Segment Open

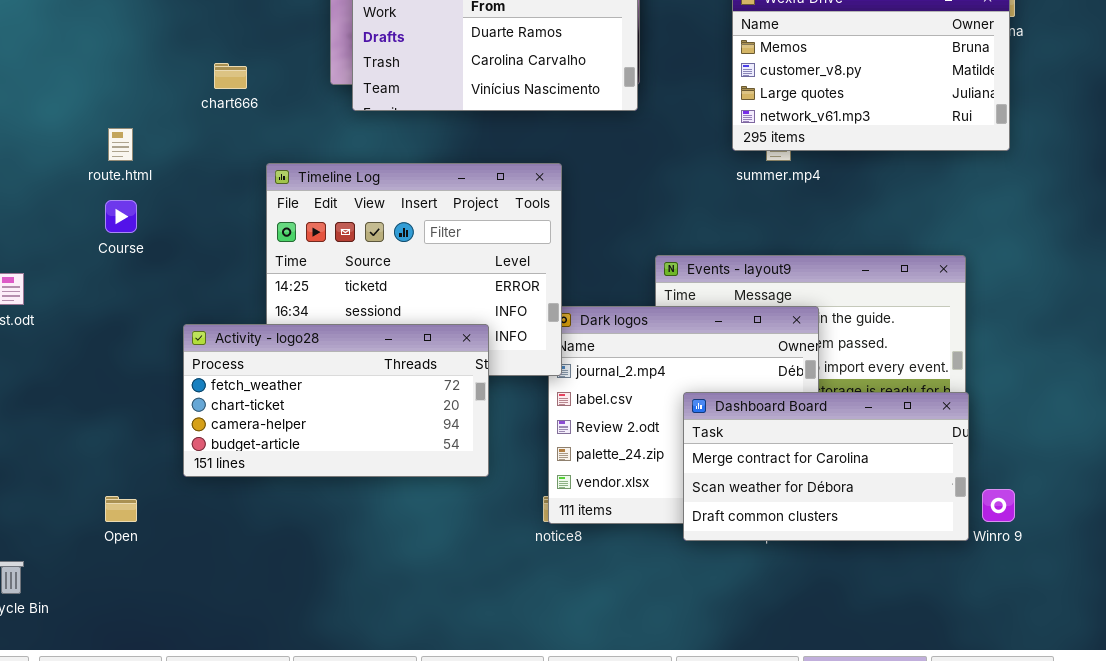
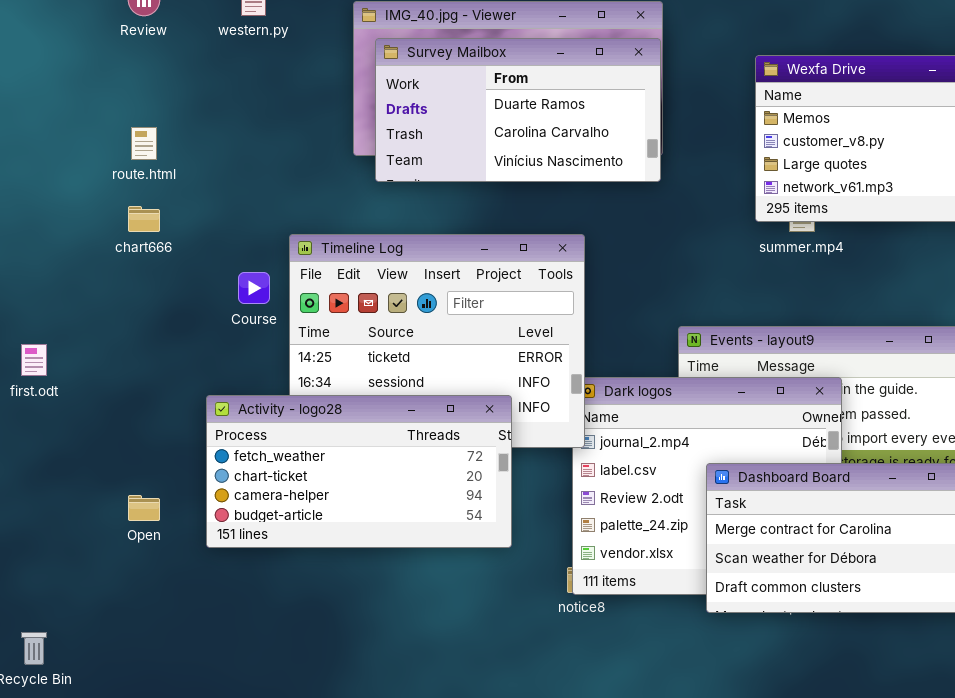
chart666: [214,63,247,89] -> [128,206,160,232], moved
route.html: [108,128,133,161] -> [131,127,157,160], moved
Course: [105,200,137,233] -> [238,272,270,304], moved
Open: [105,496,137,522] -> [128,495,160,521], moved

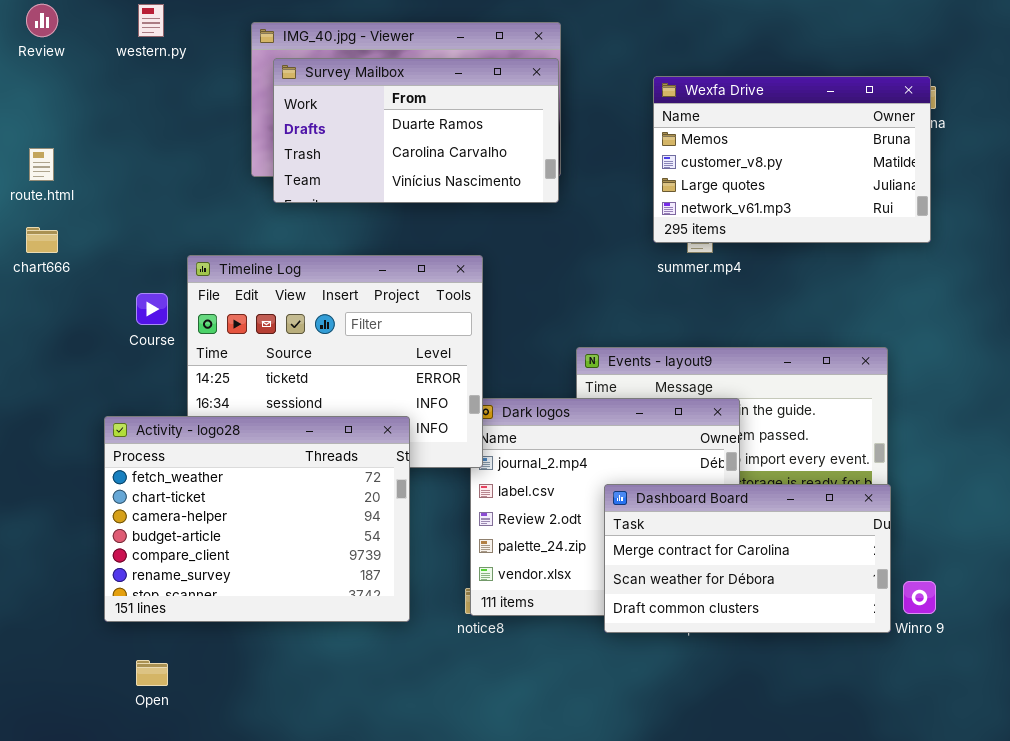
Activity - logo28: [206,395,512,548] -> [104,416,410,622], resized
Open: [128,495,160,521] -> [136,660,168,686], moved

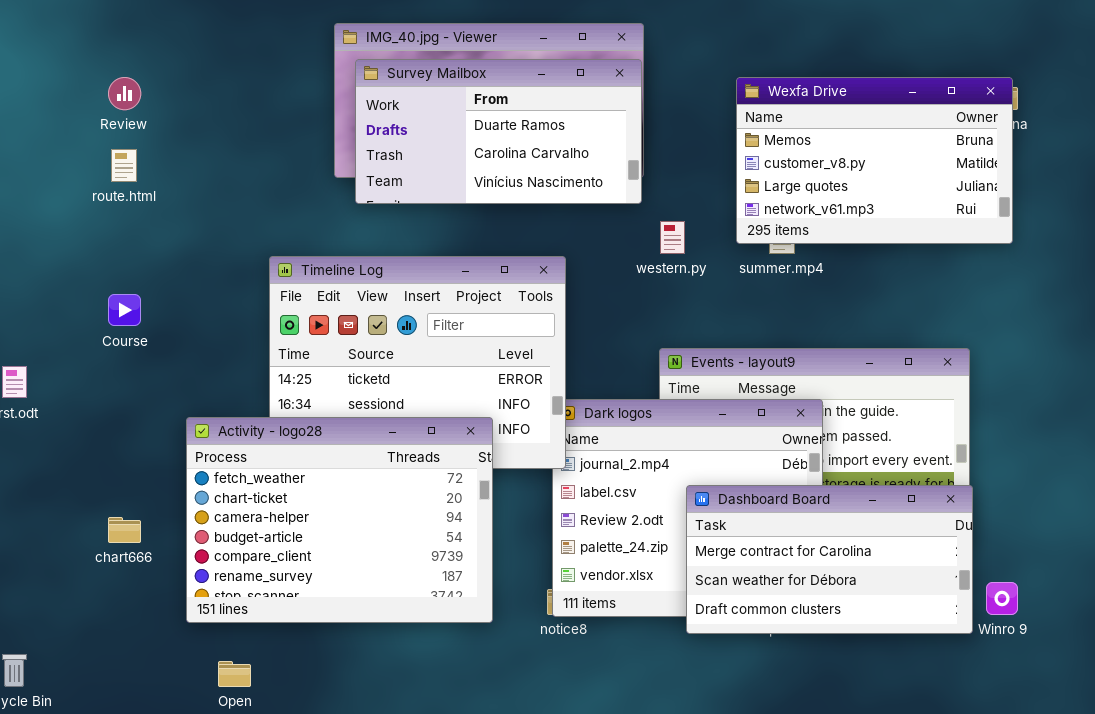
Review: [26,4,58,37] -> [108,77,141,110], moved
western.py: [138,4,164,37] -> [660,221,685,254], moved
chart666: [26,227,58,253] -> [108,517,141,543], moved
Course: [136,293,168,325] -> [108,294,141,326], moved

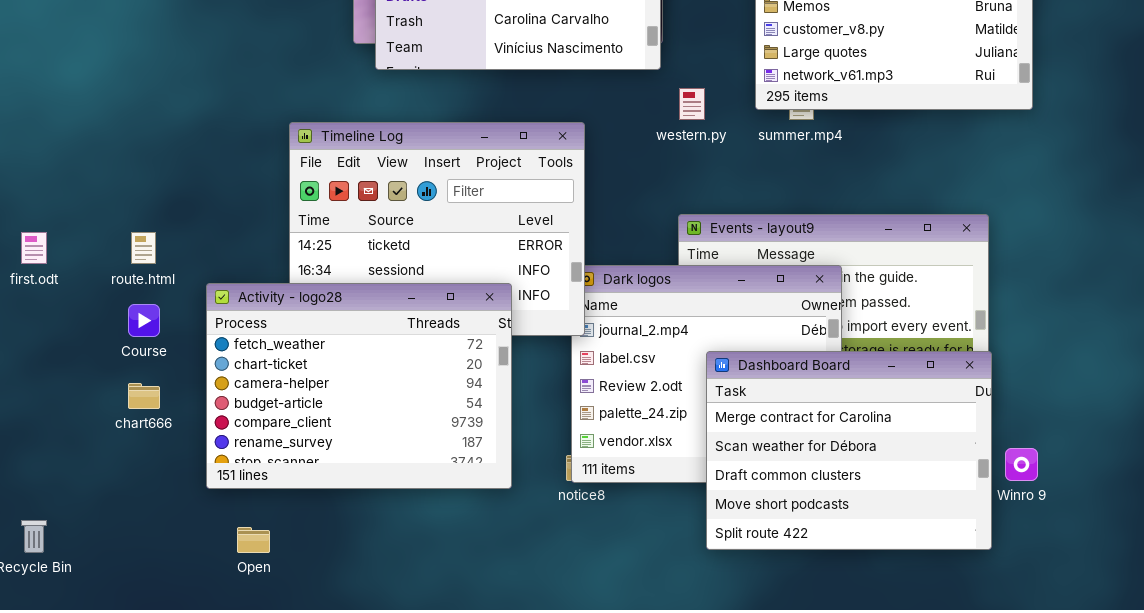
route.html: [111,149,137,182] -> [131,232,156,264], moved
Course: [108,294,141,326] -> [128,304,160,337], moved
Dashboard Board: [686,485,973,634] -> [706,351,992,550], resized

Segment Closed

What you have to do:
Starting at the line with "route.html: [111,149,137,182] ->", restate every line word for word through the end of the listing above.

Reply to the exercise:
route.html: [111,149,137,182] -> [131,232,156,264], moved
Course: [108,294,141,326] -> [128,304,160,337], moved
Dashboard Board: [686,485,973,634] -> [706,351,992,550], resized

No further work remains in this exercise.